:: Dataset records ::
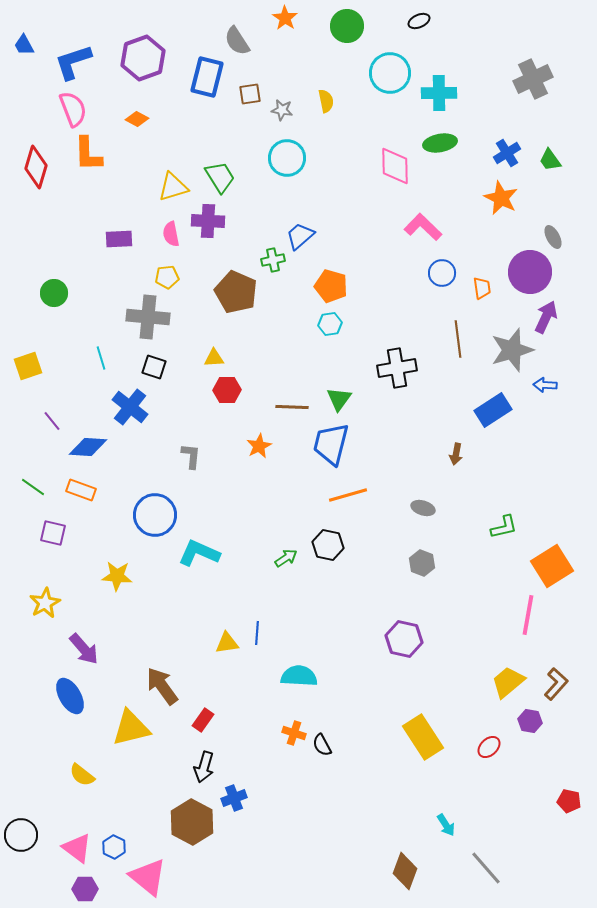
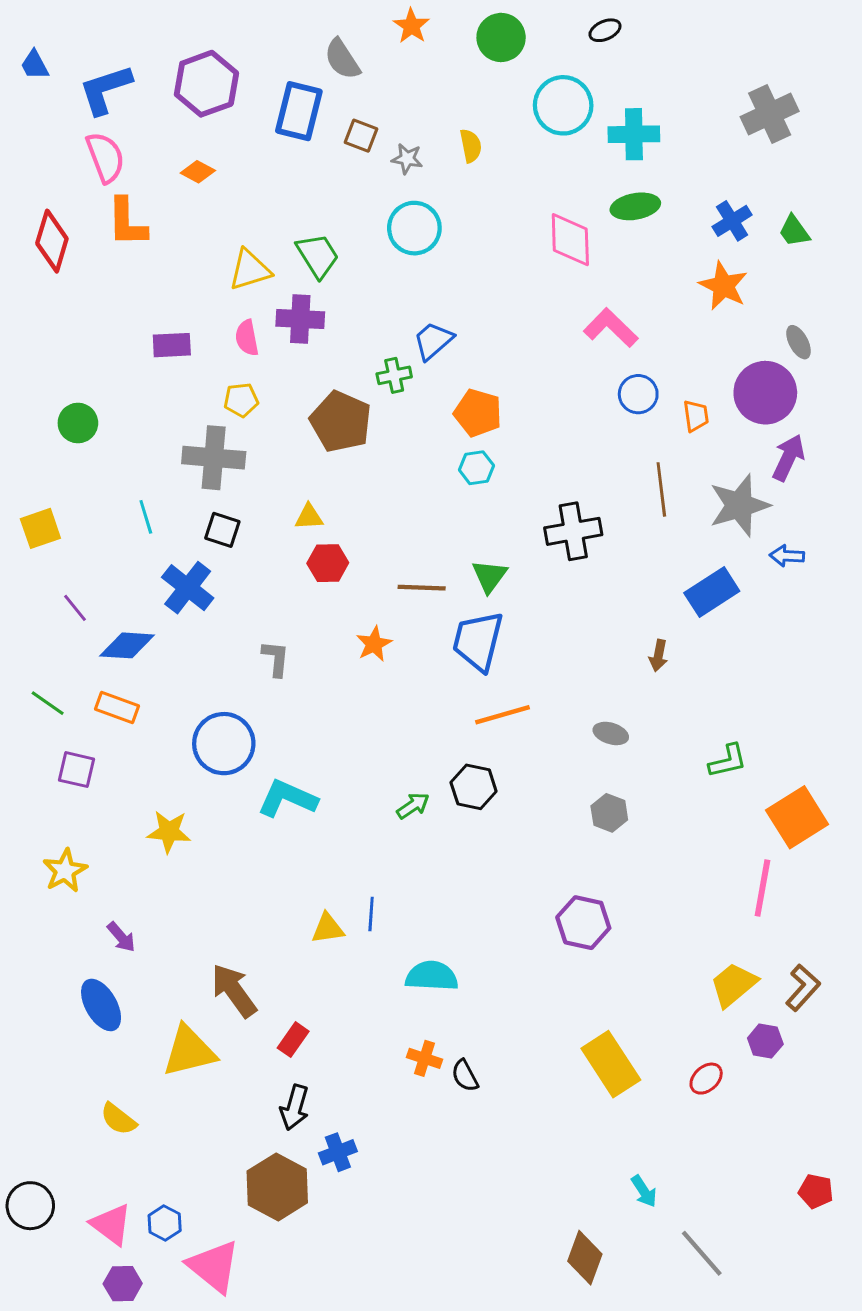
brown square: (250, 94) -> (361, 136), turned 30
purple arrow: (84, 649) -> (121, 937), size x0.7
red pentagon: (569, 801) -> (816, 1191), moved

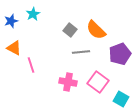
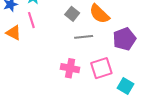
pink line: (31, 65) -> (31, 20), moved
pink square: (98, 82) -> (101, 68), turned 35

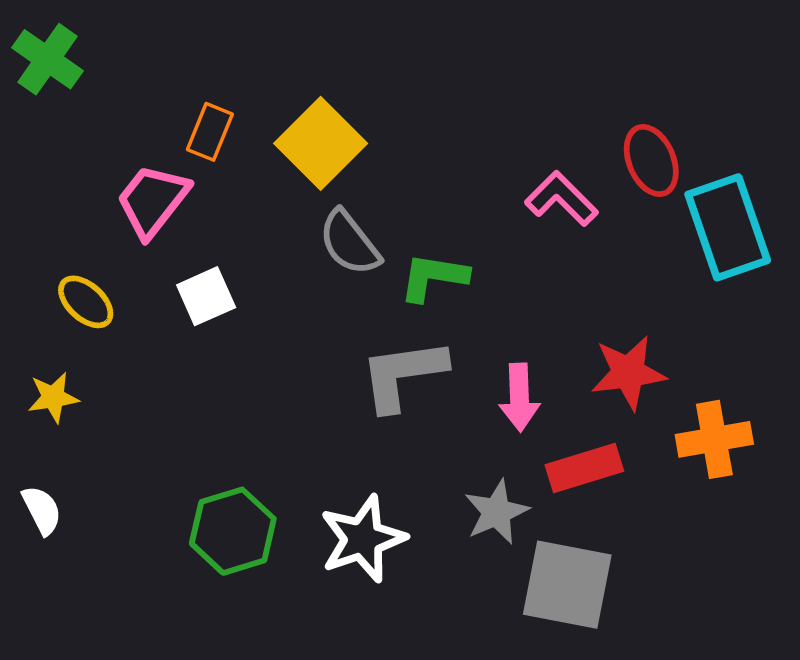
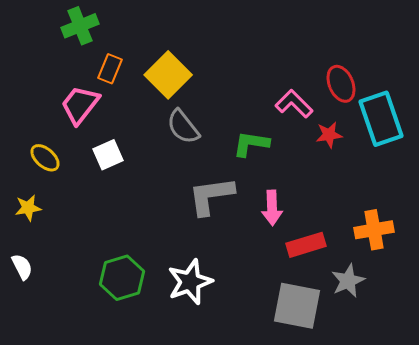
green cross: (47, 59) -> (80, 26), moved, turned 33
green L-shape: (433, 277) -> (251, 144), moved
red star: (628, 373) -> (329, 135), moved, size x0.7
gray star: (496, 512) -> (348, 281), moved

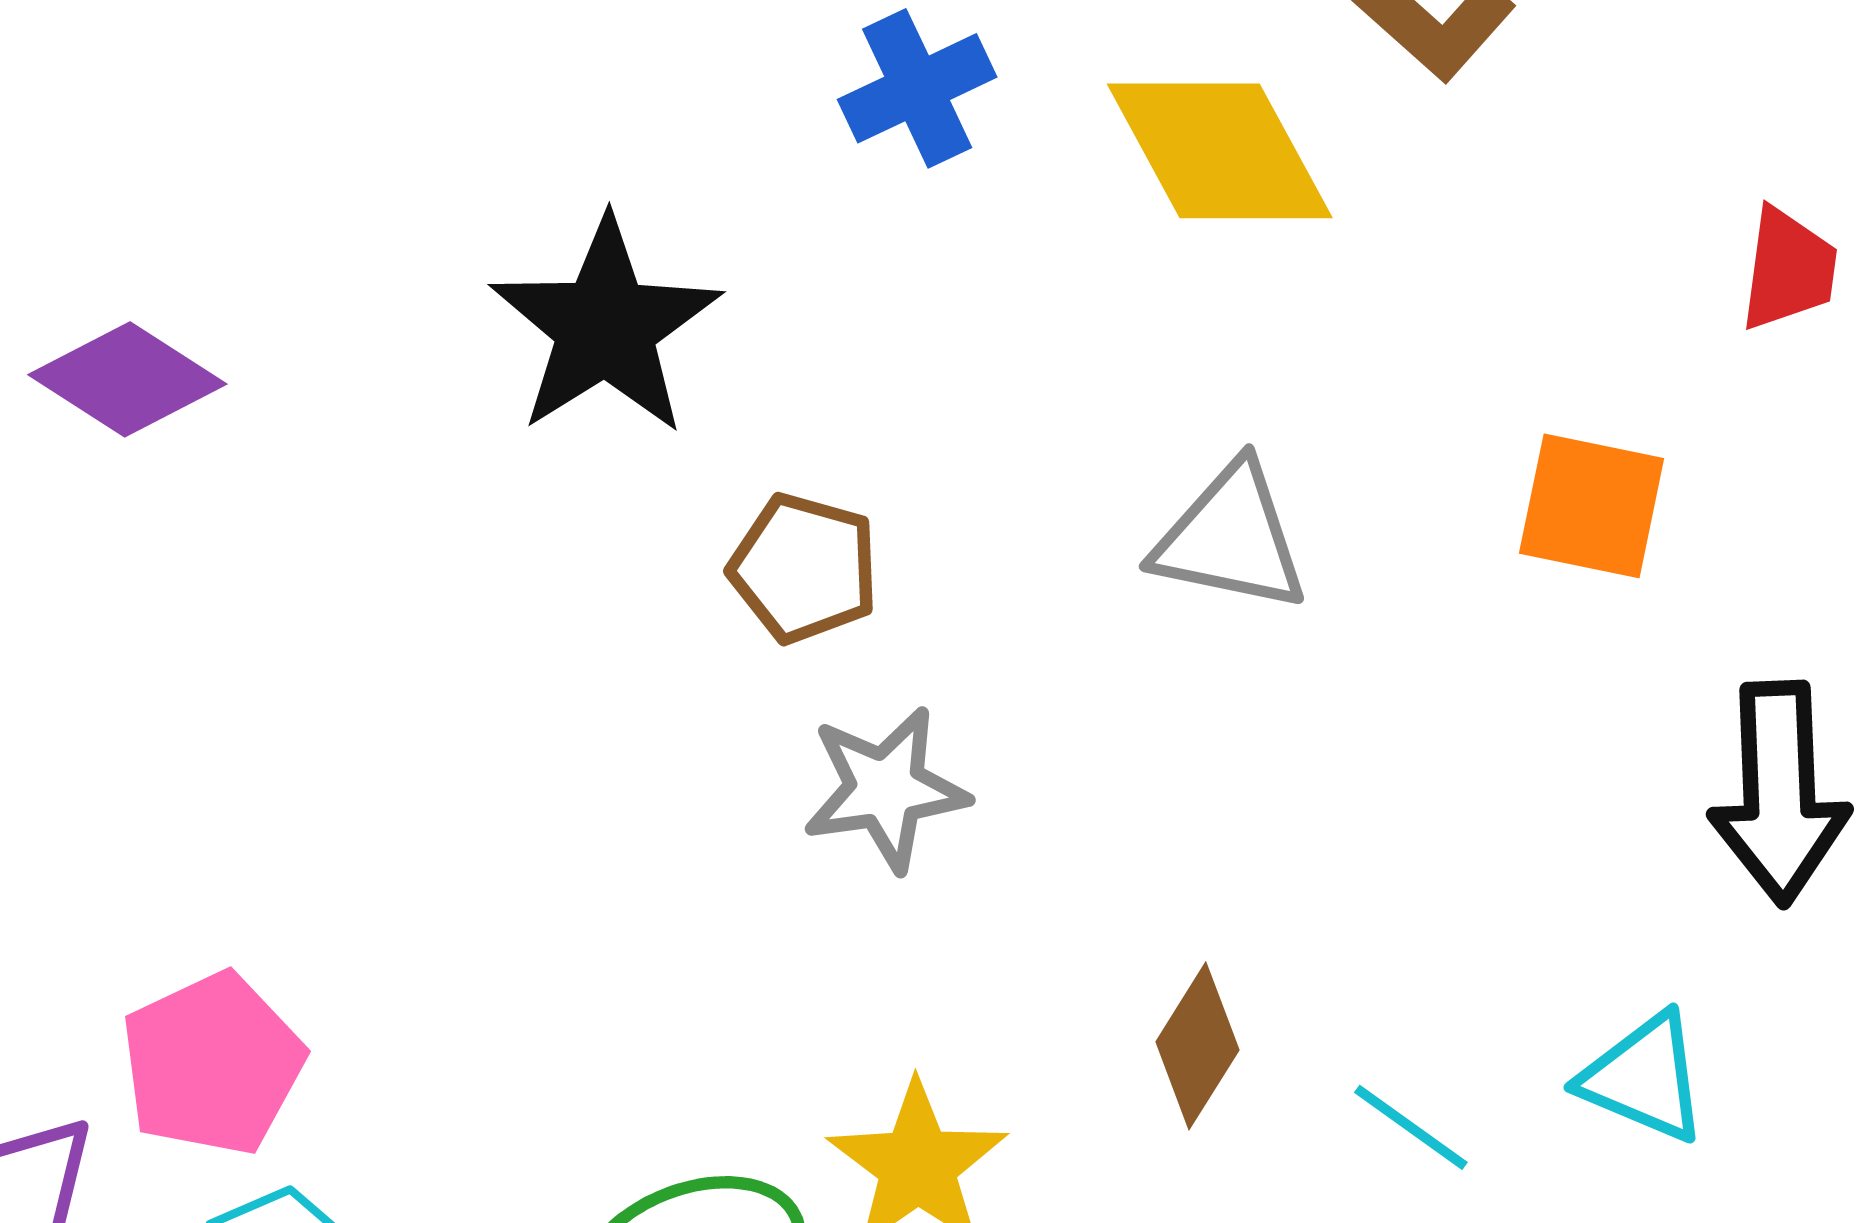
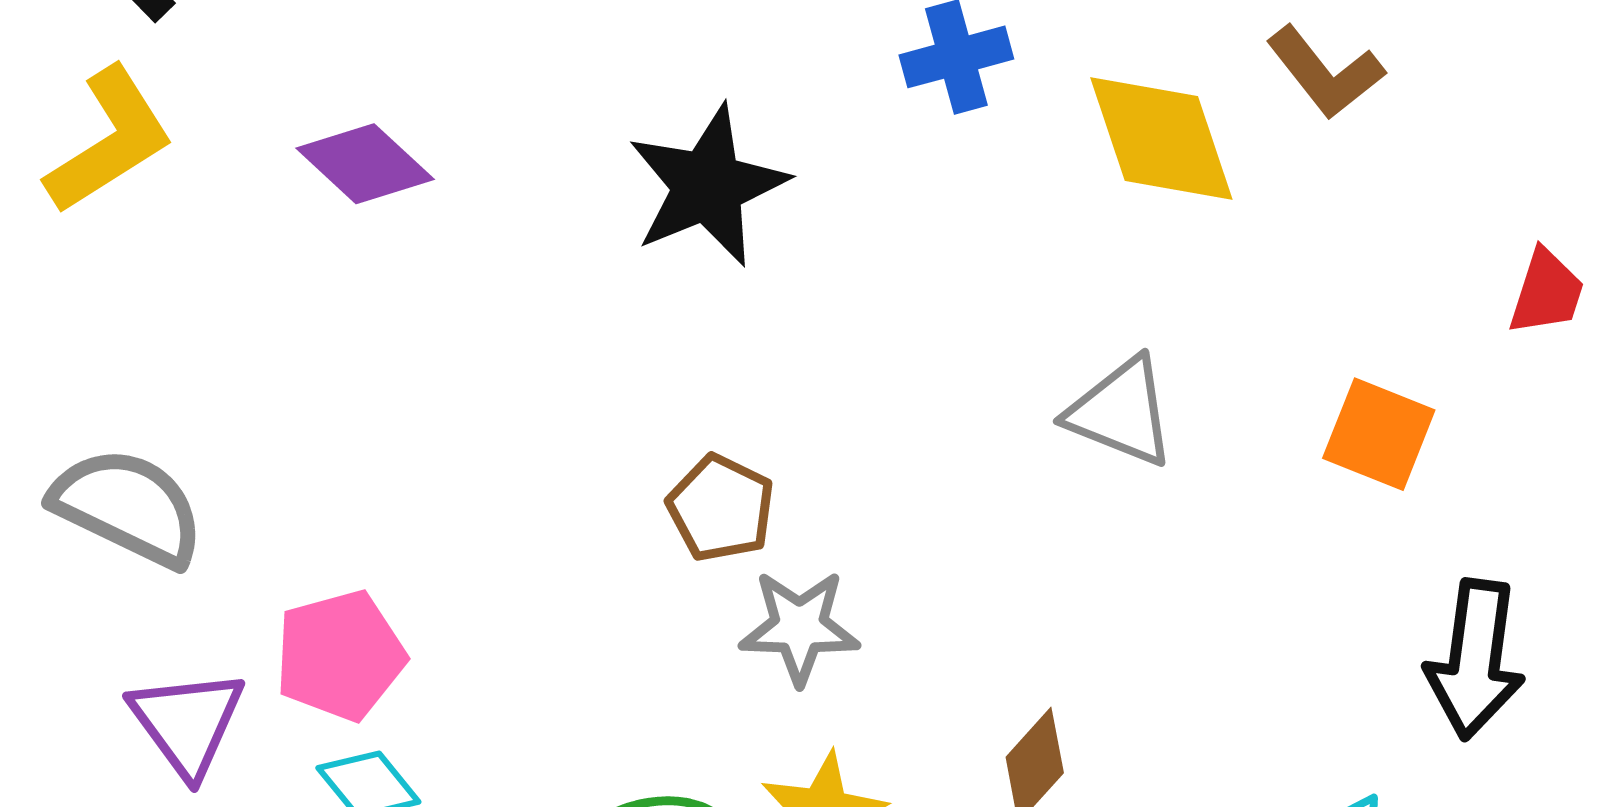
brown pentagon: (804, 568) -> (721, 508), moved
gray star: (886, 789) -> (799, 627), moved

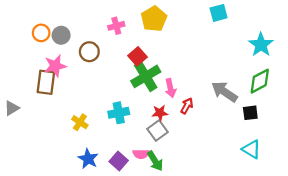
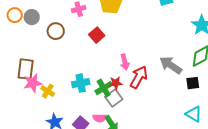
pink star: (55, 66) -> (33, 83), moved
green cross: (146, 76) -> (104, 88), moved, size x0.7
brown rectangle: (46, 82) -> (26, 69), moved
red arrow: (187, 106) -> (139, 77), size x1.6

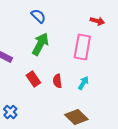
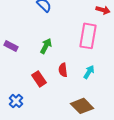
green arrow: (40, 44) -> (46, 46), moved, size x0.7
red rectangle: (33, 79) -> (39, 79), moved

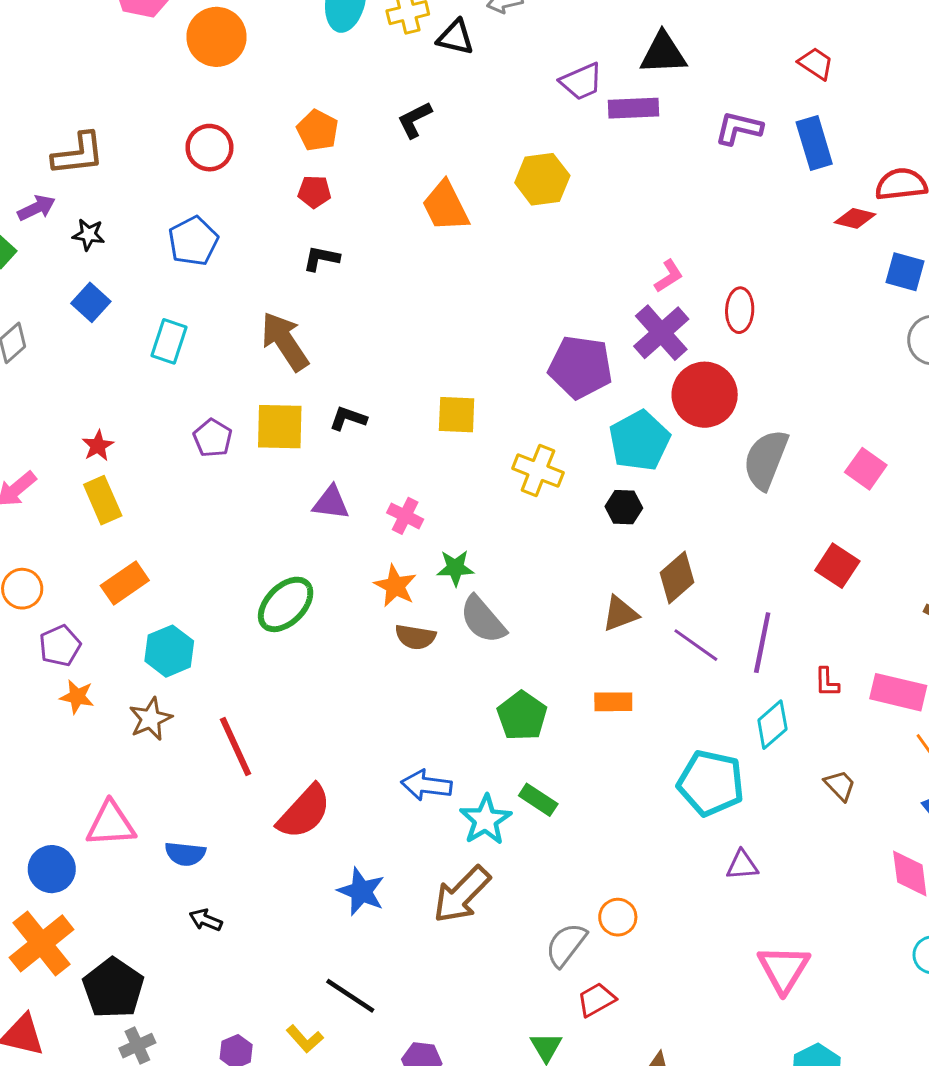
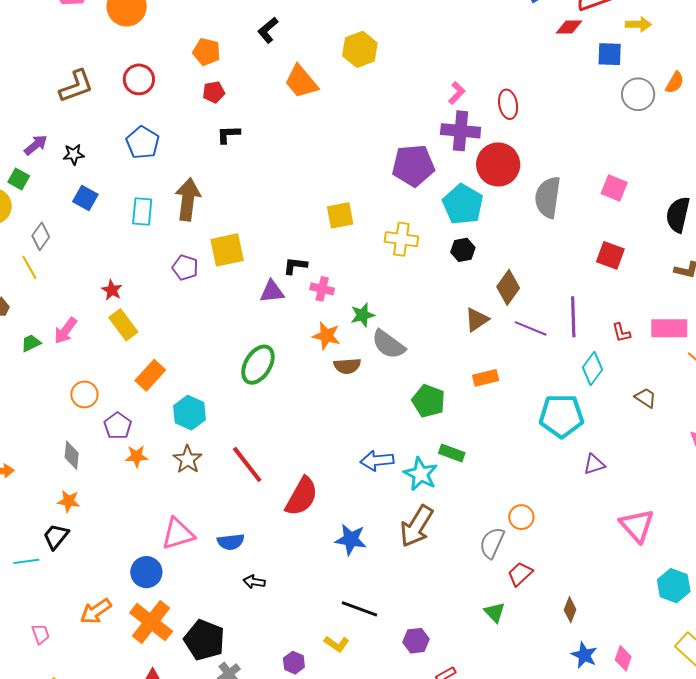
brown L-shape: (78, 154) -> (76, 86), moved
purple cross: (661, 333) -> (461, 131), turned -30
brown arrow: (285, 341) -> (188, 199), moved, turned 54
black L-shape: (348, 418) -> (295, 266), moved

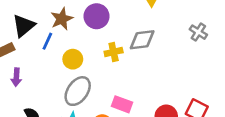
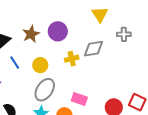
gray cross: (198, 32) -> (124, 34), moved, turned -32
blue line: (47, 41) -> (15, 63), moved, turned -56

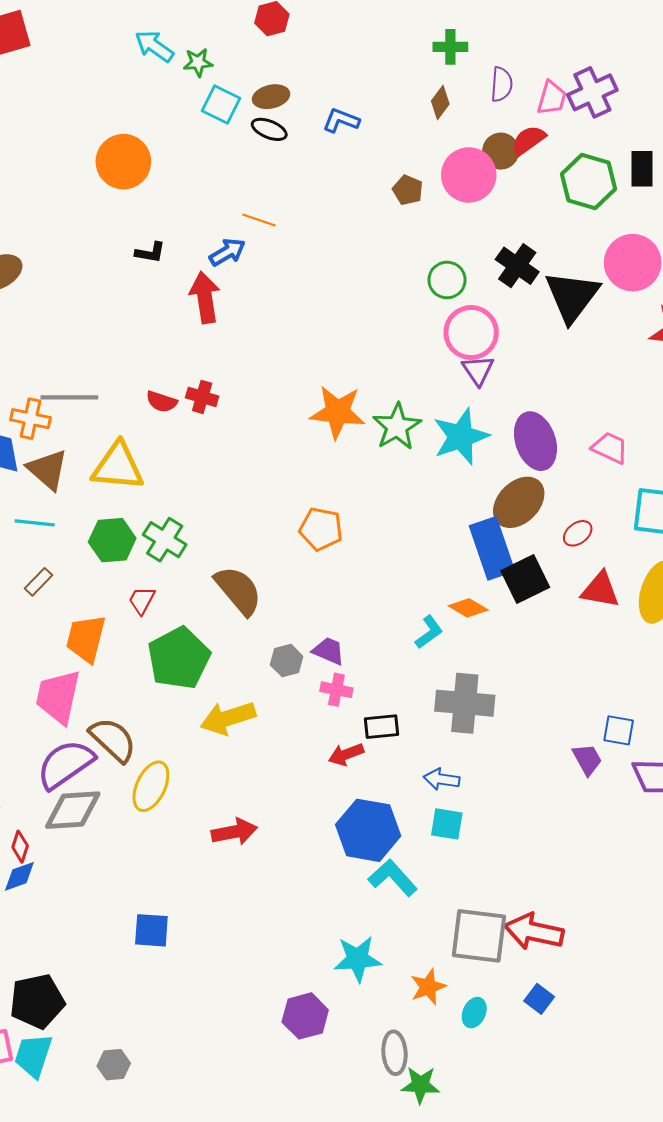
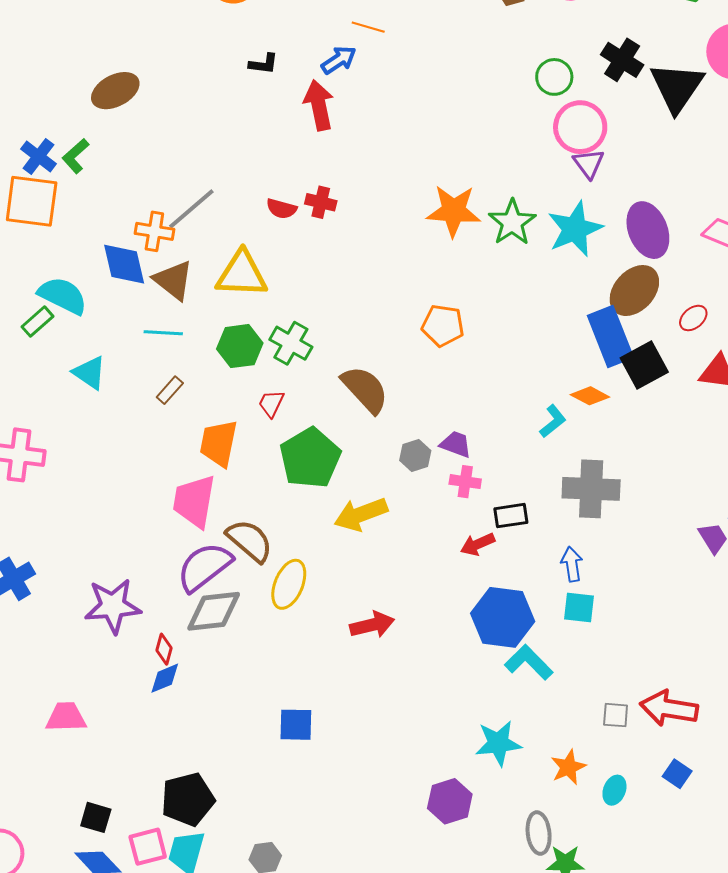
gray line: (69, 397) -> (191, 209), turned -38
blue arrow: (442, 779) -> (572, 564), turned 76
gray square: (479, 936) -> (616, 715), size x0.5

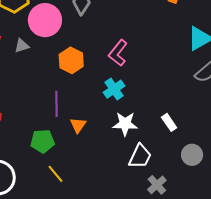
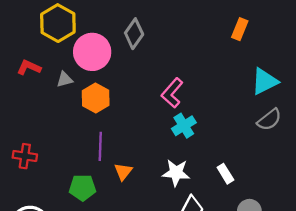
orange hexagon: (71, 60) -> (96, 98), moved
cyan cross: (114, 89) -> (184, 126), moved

:: What needs to be done ::
Go through the data above and find the lines with the word "green". Copy each of those lines.

:: Your solution ::
green cross: (47, 59) -> (80, 26), moved, turned 33
green L-shape: (433, 277) -> (251, 144), moved
green cross: (146, 76) -> (104, 88), moved, size x0.7
green arrow: (40, 44) -> (46, 46), moved, size x0.7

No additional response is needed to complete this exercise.